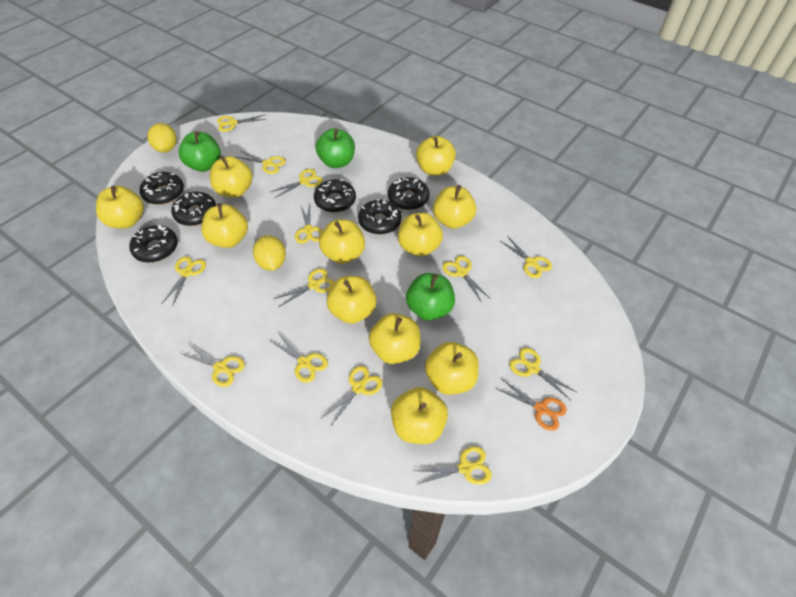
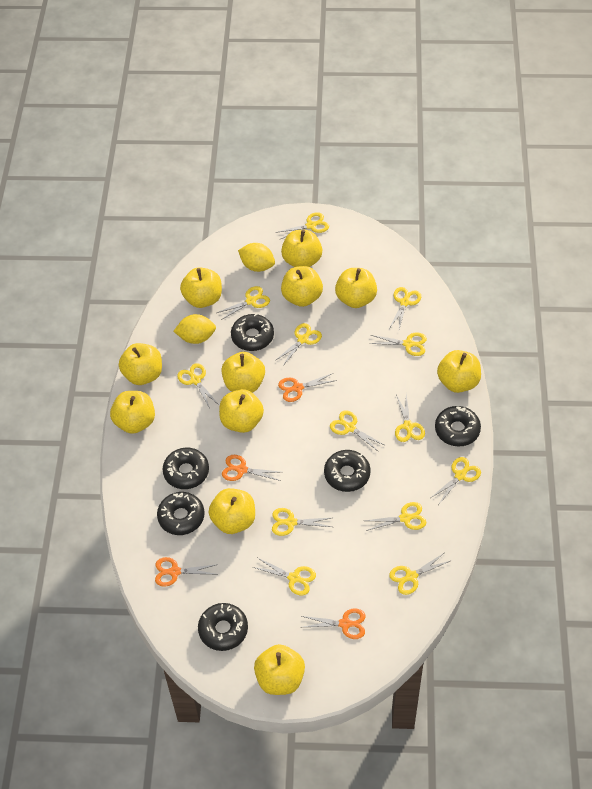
green apple: 3 -> 0
orange scissors: 1 -> 4

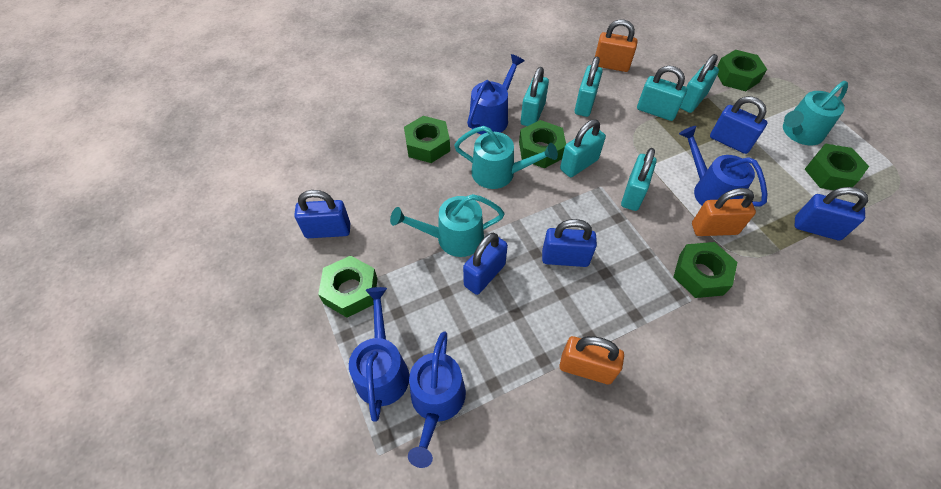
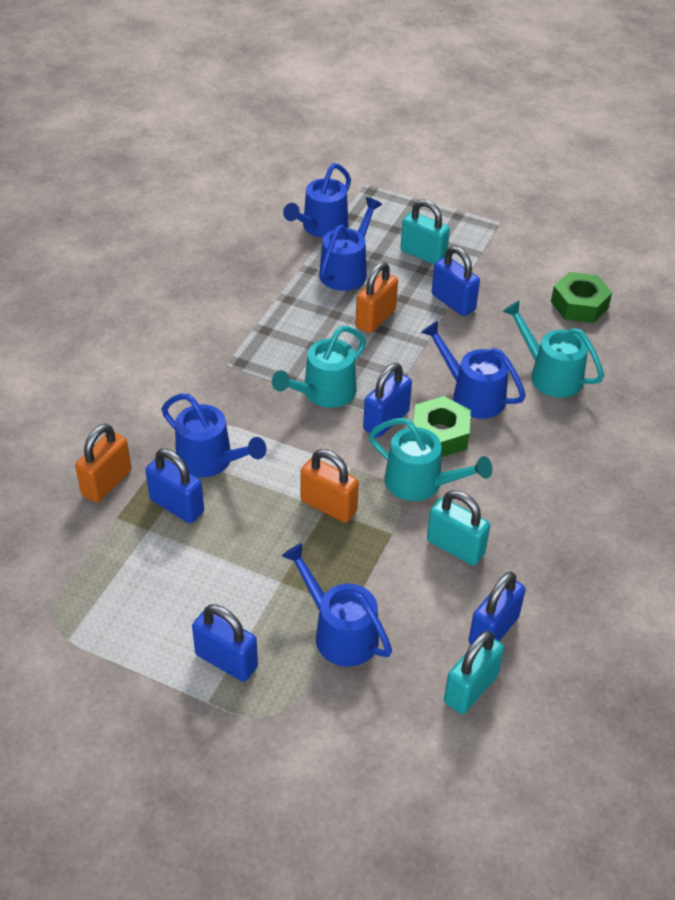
blue watering can: 4 -> 5
green nut: 6 -> 2
turquoise padlock: 6 -> 3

________________________________________

To do: Beginning at the line where "blue watering can: 4 -> 5" appears, extract each line through the end of the data above; keep them exact and include nothing else.

Solved exercise:
blue watering can: 4 -> 5
green nut: 6 -> 2
turquoise padlock: 6 -> 3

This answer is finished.